The reply must consist of the complete listing, reproduced exactly, with no images included.

*Data provided*
+--

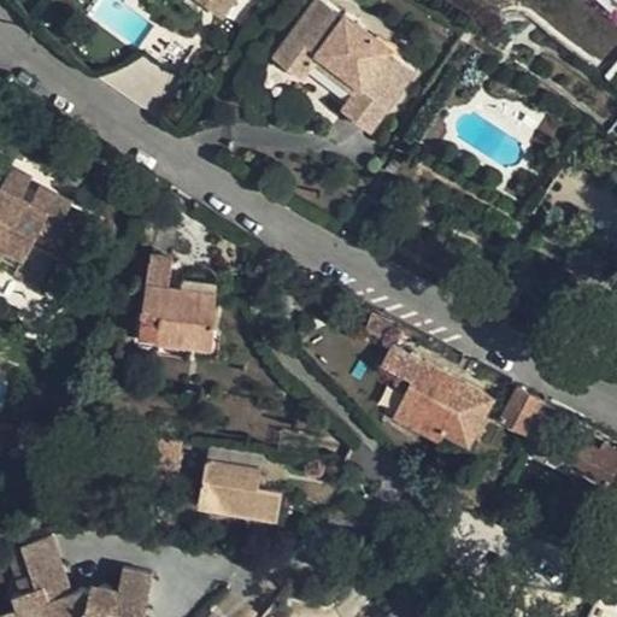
[(165,0),(197,22),(207,7),(198,0),(165,0)]
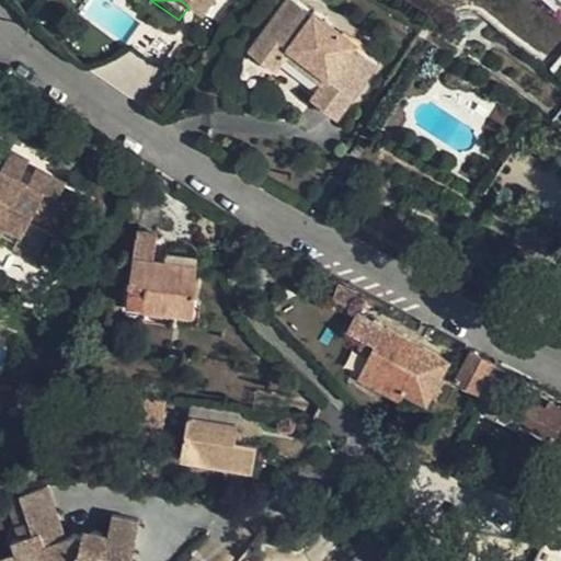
[(180,0),(189,7),(192,0),(195,0),(209,9),(215,0),(180,0)]
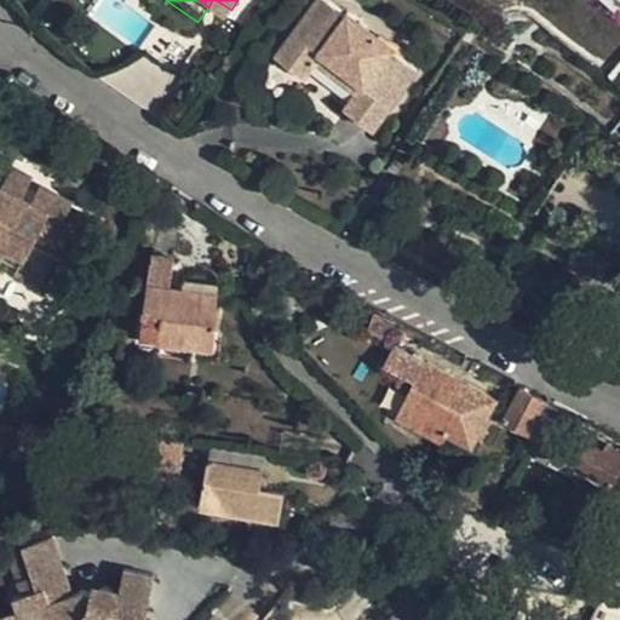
[(225,18),(231,10),(216,0),(212,0),(208,7),(225,18)]
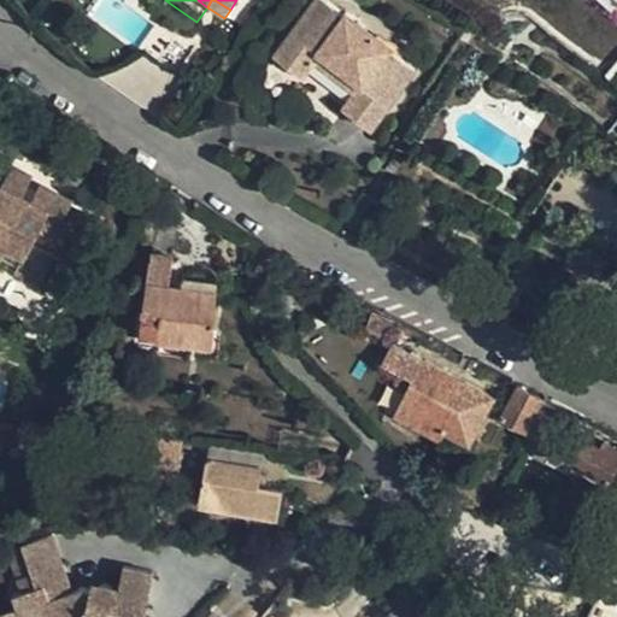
[(304,76),(315,60),(319,53),(363,83),(358,89),(346,107),(375,128),(415,69),(389,52),(392,50),(341,16),(340,17),(316,1),(276,58),(304,76)]
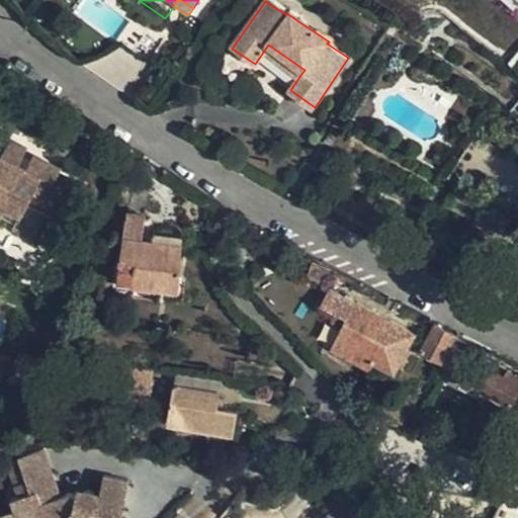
[(137,26),(118,54),(143,71),(163,45),(137,26)]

+--

*Answer section*
[(165,0),(197,22),(207,7),(198,0),(165,0)]
[(180,0),(189,7),(192,0),(195,0),(209,9),(215,0),(180,0)]
[(225,18),(231,10),(216,0),(212,0),(208,7),(225,18)]
[(304,76),(315,60),(319,53),(363,83),(358,89),(346,107),(375,128),(415,69),(389,52),(392,50),(341,16),(340,17),(316,1),(276,58),(304,76)]
[(137,26),(118,54),(143,71),(163,45),(137,26)]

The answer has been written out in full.